▸ Your assignment: Write the entries below out again without a single difference.

Records from a collection

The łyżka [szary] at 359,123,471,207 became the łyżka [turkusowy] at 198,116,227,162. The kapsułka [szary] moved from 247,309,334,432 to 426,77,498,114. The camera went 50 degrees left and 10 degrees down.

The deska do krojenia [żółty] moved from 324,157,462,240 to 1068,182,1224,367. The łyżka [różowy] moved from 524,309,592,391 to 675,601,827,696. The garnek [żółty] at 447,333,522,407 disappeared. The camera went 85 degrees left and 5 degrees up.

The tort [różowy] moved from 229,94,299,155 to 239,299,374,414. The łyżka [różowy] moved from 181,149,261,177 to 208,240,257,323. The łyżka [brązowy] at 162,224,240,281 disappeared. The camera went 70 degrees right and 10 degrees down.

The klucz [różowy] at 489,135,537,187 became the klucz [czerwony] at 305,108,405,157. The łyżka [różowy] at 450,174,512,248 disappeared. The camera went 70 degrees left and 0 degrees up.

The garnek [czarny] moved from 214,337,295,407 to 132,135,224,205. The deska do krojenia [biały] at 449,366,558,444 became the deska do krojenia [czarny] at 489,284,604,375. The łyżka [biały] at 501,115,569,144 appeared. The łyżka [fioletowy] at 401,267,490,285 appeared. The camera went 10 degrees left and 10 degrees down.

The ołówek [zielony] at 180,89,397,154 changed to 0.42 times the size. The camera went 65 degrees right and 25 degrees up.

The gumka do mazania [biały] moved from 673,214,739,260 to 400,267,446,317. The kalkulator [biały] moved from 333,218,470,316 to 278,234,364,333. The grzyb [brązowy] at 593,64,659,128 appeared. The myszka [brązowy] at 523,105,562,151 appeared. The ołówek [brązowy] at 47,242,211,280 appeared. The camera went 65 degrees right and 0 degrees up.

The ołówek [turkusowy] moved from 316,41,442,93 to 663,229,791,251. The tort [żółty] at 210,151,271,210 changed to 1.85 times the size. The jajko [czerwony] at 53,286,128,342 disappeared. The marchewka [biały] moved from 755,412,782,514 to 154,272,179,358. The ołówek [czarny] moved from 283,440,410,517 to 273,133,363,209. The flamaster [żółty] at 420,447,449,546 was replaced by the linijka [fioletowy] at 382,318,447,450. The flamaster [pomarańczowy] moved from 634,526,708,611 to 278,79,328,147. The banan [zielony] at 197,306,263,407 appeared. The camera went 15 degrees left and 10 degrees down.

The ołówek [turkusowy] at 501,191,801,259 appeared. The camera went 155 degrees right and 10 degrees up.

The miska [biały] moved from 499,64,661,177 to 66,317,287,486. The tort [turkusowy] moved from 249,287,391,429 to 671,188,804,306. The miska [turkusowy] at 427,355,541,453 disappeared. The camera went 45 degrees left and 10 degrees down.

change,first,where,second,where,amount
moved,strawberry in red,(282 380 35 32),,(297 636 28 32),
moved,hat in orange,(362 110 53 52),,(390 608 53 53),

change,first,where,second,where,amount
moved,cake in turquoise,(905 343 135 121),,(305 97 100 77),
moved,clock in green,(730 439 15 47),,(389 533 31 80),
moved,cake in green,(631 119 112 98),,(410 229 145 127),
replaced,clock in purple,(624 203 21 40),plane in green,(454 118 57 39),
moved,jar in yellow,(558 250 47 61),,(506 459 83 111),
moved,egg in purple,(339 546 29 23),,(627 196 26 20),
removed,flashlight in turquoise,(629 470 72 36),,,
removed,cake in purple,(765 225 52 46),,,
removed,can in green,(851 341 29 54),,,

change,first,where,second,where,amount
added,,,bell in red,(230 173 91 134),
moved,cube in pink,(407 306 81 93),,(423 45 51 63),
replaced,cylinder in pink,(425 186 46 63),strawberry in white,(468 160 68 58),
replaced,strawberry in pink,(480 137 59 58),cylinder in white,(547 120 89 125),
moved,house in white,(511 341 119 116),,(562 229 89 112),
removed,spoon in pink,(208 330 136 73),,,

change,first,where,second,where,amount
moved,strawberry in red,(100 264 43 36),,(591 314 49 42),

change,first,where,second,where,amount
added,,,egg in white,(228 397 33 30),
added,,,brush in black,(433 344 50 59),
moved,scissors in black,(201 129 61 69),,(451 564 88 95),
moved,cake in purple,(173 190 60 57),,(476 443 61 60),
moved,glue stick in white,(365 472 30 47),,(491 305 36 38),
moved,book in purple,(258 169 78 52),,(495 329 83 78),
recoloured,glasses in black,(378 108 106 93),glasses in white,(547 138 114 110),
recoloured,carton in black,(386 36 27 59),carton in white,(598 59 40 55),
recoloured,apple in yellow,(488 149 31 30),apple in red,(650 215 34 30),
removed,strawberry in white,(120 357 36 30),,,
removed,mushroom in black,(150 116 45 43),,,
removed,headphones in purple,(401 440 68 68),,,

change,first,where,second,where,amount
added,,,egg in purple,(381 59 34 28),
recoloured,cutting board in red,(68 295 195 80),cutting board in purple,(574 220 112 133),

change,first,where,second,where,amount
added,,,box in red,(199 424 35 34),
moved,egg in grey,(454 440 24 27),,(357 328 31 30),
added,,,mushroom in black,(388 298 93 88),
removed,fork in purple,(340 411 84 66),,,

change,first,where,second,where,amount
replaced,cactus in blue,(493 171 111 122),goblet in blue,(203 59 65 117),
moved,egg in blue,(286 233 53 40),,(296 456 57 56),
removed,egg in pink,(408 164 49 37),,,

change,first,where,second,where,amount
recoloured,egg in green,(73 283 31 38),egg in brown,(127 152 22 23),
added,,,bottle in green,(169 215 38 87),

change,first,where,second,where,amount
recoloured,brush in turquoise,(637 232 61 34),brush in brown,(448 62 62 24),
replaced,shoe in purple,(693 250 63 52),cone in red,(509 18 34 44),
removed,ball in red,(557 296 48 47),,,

▸ Response:
The łyżka [szary] at 359,123,471,207 became the łyżka [turkusowy] at 198,116,227,162. The kapsułka [szary] moved from 247,309,334,432 to 426,77,498,114. The camera went 50 degrees left and 10 degrees down.

The deska do krojenia [żółty] moved from 324,157,462,240 to 1068,182,1224,367. The łyżka [różowy] moved from 524,309,592,391 to 675,601,827,696. The garnek [żółty] at 447,333,522,407 disappeared. The camera went 85 degrees left and 5 degrees up.

The tort [różowy] moved from 229,94,299,155 to 239,299,374,414. The łyżka [różowy] moved from 181,149,261,177 to 208,240,257,323. The łyżka [brązowy] at 162,224,240,281 disappeared. The camera went 70 degrees right and 10 degrees down.

The klucz [różowy] at 489,135,537,187 became the klucz [czerwony] at 305,108,405,157. The łyżka [różowy] at 450,174,512,248 disappeared. The camera went 70 degrees left and 0 degrees up.

The garnek [czarny] moved from 214,337,295,407 to 132,135,224,205. The deska do krojenia [biały] at 449,366,558,444 became the deska do krojenia [czarny] at 489,284,604,375. The łyżka [biały] at 501,115,569,144 appeared. The łyżka [fioletowy] at 401,267,490,285 appeared. The camera went 10 degrees left and 10 degrees down.

The ołówek [zielony] at 180,89,397,154 changed to 0.42 times the size. The camera went 65 degrees right and 25 degrees up.

The gumka do mazania [biały] moved from 673,214,739,260 to 400,267,446,317. The kalkulator [biały] moved from 333,218,470,316 to 278,234,364,333. The grzyb [brązowy] at 593,64,659,128 appeared. The myszka [brązowy] at 523,105,562,151 appeared. The ołówek [brązowy] at 47,242,211,280 appeared. The camera went 65 degrees right and 0 degrees up.

The ołówek [turkusowy] moved from 316,41,442,93 to 663,229,791,251. The tort [żółty] at 210,151,271,210 changed to 1.85 times the size. The jajko [czerwony] at 53,286,128,342 disappeared. The marchewka [biały] moved from 755,412,782,514 to 154,272,179,358. The ołówek [czarny] moved from 283,440,410,517 to 273,133,363,209. The flamaster [żółty] at 420,447,449,546 was replaced by the linijka [fioletowy] at 382,318,447,450. The flamaster [pomarańczowy] moved from 634,526,708,611 to 278,79,328,147. The banan [zielony] at 197,306,263,407 appeared. The camera went 15 degrees left and 10 degrees down.

The ołówek [turkusowy] at 501,191,801,259 appeared. The camera went 155 degrees right and 10 degrees up.

The miska [biały] moved from 499,64,661,177 to 66,317,287,486. The tort [turkusowy] moved from 249,287,391,429 to 671,188,804,306. The miska [turkusowy] at 427,355,541,453 disappeared. The camera went 45 degrees left and 10 degrees down.

change,first,where,second,where,amount
moved,strawberry in red,(282 380 35 32),,(297 636 28 32),
moved,hat in orange,(362 110 53 52),,(390 608 53 53),

change,first,where,second,where,amount
moved,cake in turquoise,(905 343 135 121),,(305 97 100 77),
moved,clock in green,(730 439 15 47),,(389 533 31 80),
moved,cake in green,(631 119 112 98),,(410 229 145 127),
replaced,clock in purple,(624 203 21 40),plane in green,(454 118 57 39),
moved,jar in yellow,(558 250 47 61),,(506 459 83 111),
moved,egg in purple,(339 546 29 23),,(627 196 26 20),
removed,flashlight in turquoise,(629 470 72 36),,,
removed,cake in purple,(765 225 52 46),,,
removed,can in green,(851 341 29 54),,,

change,first,where,second,where,amount
added,,,bell in red,(230 173 91 134),
moved,cube in pink,(407 306 81 93),,(423 45 51 63),
replaced,cylinder in pink,(425 186 46 63),strawberry in white,(468 160 68 58),
replaced,strawberry in pink,(480 137 59 58),cylinder in white,(547 120 89 125),
moved,house in white,(511 341 119 116),,(562 229 89 112),
removed,spoon in pink,(208 330 136 73),,,

change,first,where,second,where,amount
moved,strawberry in red,(100 264 43 36),,(591 314 49 42),

change,first,where,second,where,amount
added,,,egg in white,(228 397 33 30),
added,,,brush in black,(433 344 50 59),
moved,scissors in black,(201 129 61 69),,(451 564 88 95),
moved,cake in purple,(173 190 60 57),,(476 443 61 60),
moved,glue stick in white,(365 472 30 47),,(491 305 36 38),
moved,book in purple,(258 169 78 52),,(495 329 83 78),
recoloured,glasses in black,(378 108 106 93),glasses in white,(547 138 114 110),
recoloured,carton in black,(386 36 27 59),carton in white,(598 59 40 55),
recoloured,apple in yellow,(488 149 31 30),apple in red,(650 215 34 30),
removed,strawberry in white,(120 357 36 30),,,
removed,mushroom in black,(150 116 45 43),,,
removed,headphones in purple,(401 440 68 68),,,

change,first,where,second,where,amount
added,,,egg in purple,(381 59 34 28),
recoloured,cutting board in red,(68 295 195 80),cutting board in purple,(574 220 112 133),

change,first,where,second,where,amount
added,,,box in red,(199 424 35 34),
moved,egg in grey,(454 440 24 27),,(357 328 31 30),
added,,,mushroom in black,(388 298 93 88),
removed,fork in purple,(340 411 84 66),,,

change,first,where,second,where,amount
replaced,cactus in blue,(493 171 111 122),goblet in blue,(203 59 65 117),
moved,egg in blue,(286 233 53 40),,(296 456 57 56),
removed,egg in pink,(408 164 49 37),,,

change,first,where,second,where,amount
recoloured,egg in green,(73 283 31 38),egg in brown,(127 152 22 23),
added,,,bottle in green,(169 215 38 87),

change,first,where,second,where,amount
recoloured,brush in turquoise,(637 232 61 34),brush in brown,(448 62 62 24),
replaced,shoe in purple,(693 250 63 52),cone in red,(509 18 34 44),
removed,ball in red,(557 296 48 47),,,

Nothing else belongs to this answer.